**REQUIRED ACTION:** Search the listing for the string "none". Copy every line that has it.

================

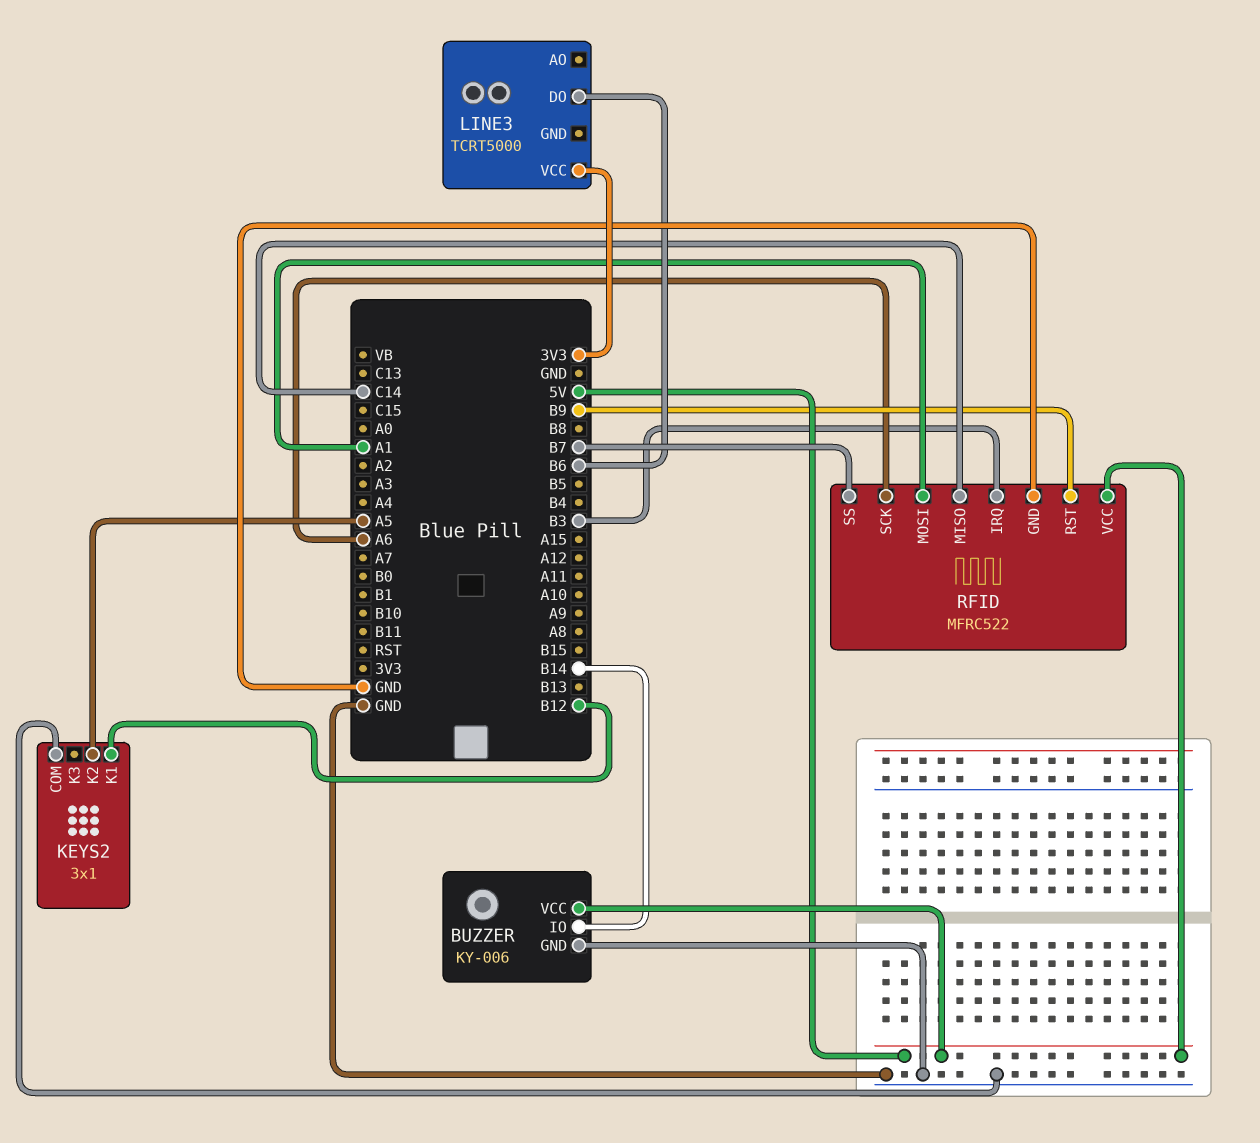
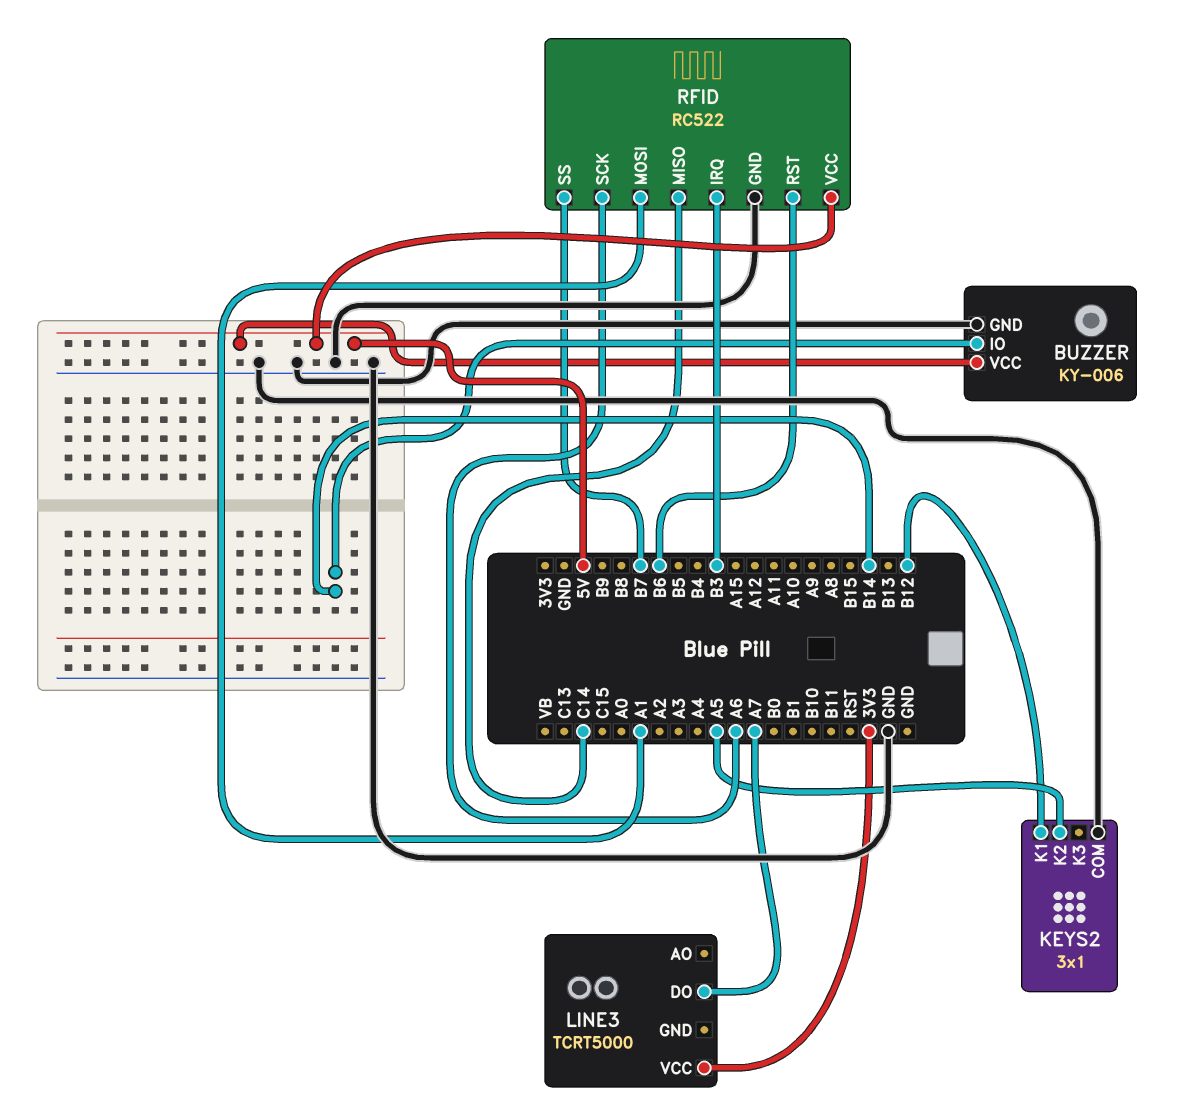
LINE3 pin DO: B6 -> A7
RFID: MFRC522 -> RC522
RFID pin RST: B9 -> B6

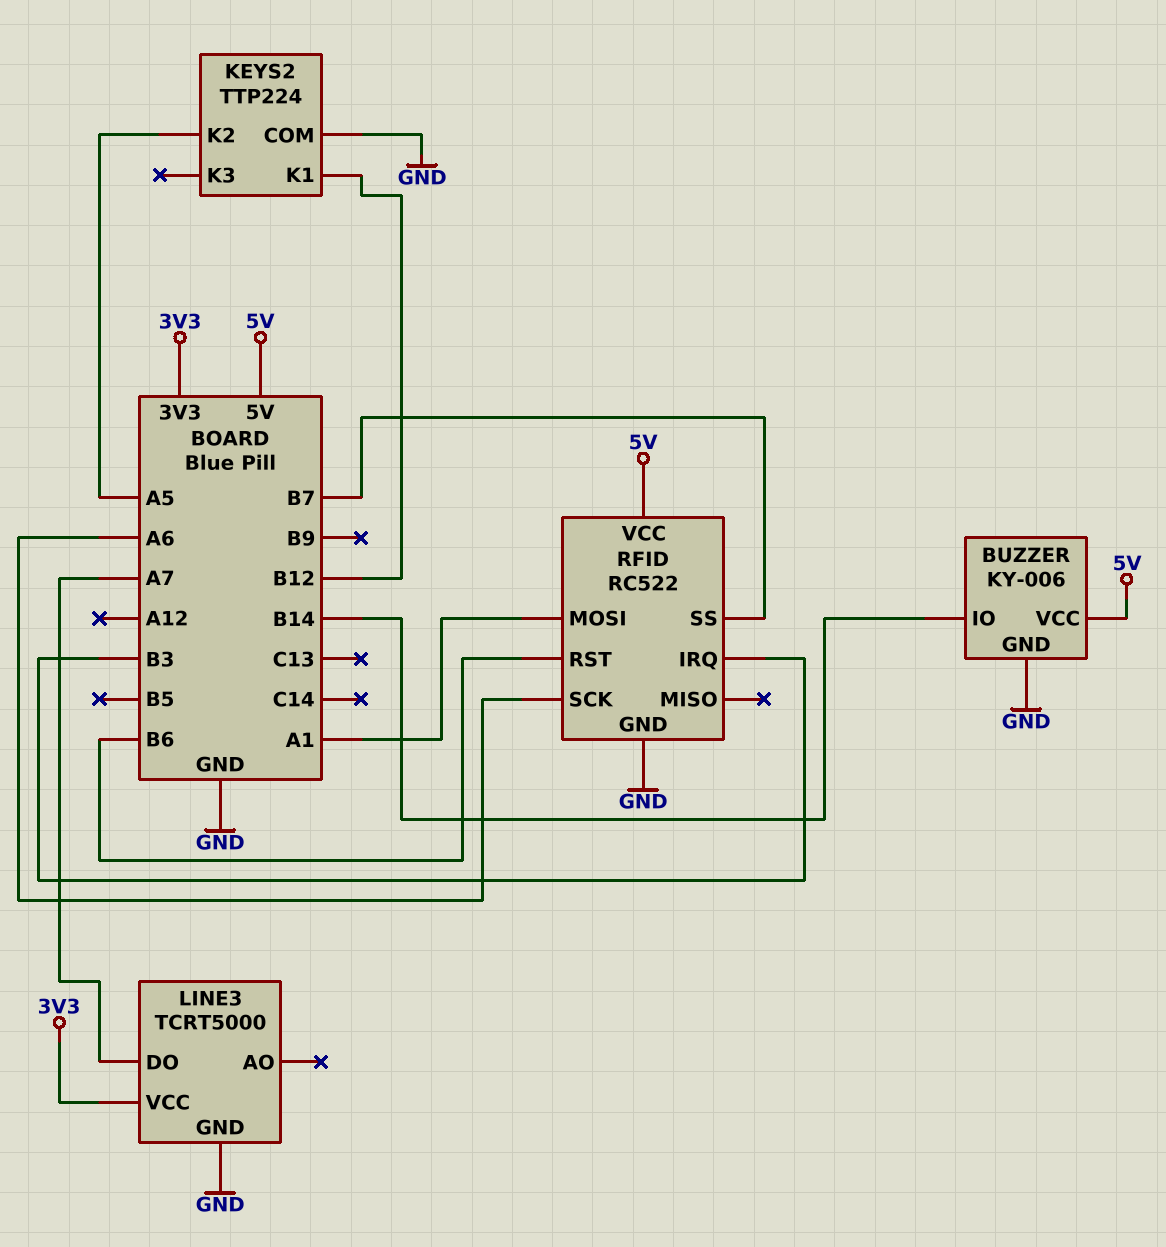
KEYS2: 3x1 -> TTP224
LINE3 pin GND: none -> GND
RFID pin MISO: C14 -> none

================

**SOLUTION:**
LINE3 pin GND: none -> GND
RFID pin MISO: C14 -> none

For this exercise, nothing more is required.